## [Your task]
A complete, exact copy of the records is needed here.

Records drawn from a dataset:
---
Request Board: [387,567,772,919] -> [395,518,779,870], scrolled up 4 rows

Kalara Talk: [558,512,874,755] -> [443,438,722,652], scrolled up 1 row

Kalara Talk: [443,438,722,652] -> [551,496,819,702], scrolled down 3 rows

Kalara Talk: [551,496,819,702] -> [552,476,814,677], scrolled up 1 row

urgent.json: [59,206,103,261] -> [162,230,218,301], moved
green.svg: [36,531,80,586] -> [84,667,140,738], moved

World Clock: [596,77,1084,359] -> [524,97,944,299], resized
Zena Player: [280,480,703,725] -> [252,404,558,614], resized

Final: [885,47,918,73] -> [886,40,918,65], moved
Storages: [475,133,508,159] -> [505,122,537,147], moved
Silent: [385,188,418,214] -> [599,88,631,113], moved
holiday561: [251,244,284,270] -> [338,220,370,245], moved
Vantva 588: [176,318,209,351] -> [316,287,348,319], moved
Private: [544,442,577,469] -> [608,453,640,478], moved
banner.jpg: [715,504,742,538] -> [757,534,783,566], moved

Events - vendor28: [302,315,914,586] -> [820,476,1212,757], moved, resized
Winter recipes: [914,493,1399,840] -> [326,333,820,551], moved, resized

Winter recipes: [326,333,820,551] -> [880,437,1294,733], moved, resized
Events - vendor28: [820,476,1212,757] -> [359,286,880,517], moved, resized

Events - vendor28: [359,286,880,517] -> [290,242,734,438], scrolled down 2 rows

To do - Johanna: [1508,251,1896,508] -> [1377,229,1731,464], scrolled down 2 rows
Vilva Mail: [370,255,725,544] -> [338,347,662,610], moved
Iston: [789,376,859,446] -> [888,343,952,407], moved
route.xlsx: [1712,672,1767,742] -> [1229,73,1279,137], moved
---
## [Answer to this problem]
Request Board: [387,567,772,919] -> [395,518,779,870], scrolled up 4 rows

Kalara Talk: [558,512,874,755] -> [443,438,722,652], scrolled up 1 row

Kalara Talk: [443,438,722,652] -> [551,496,819,702], scrolled down 3 rows

Kalara Talk: [551,496,819,702] -> [552,476,814,677], scrolled up 1 row

urgent.json: [59,206,103,261] -> [162,230,218,301], moved
green.svg: [36,531,80,586] -> [84,667,140,738], moved

World Clock: [596,77,1084,359] -> [524,97,944,299], resized
Zena Player: [280,480,703,725] -> [252,404,558,614], resized

Final: [885,47,918,73] -> [886,40,918,65], moved
Storages: [475,133,508,159] -> [505,122,537,147], moved
Silent: [385,188,418,214] -> [599,88,631,113], moved
holiday561: [251,244,284,270] -> [338,220,370,245], moved
Vantva 588: [176,318,209,351] -> [316,287,348,319], moved
Private: [544,442,577,469] -> [608,453,640,478], moved
banner.jpg: [715,504,742,538] -> [757,534,783,566], moved

Events - vendor28: [302,315,914,586] -> [820,476,1212,757], moved, resized
Winter recipes: [914,493,1399,840] -> [326,333,820,551], moved, resized

Winter recipes: [326,333,820,551] -> [880,437,1294,733], moved, resized
Events - vendor28: [820,476,1212,757] -> [359,286,880,517], moved, resized

Events - vendor28: [359,286,880,517] -> [290,242,734,438], scrolled down 2 rows

To do - Johanna: [1508,251,1896,508] -> [1377,229,1731,464], scrolled down 2 rows
Vilva Mail: [370,255,725,544] -> [338,347,662,610], moved
Iston: [789,376,859,446] -> [888,343,952,407], moved
route.xlsx: [1712,672,1767,742] -> [1229,73,1279,137], moved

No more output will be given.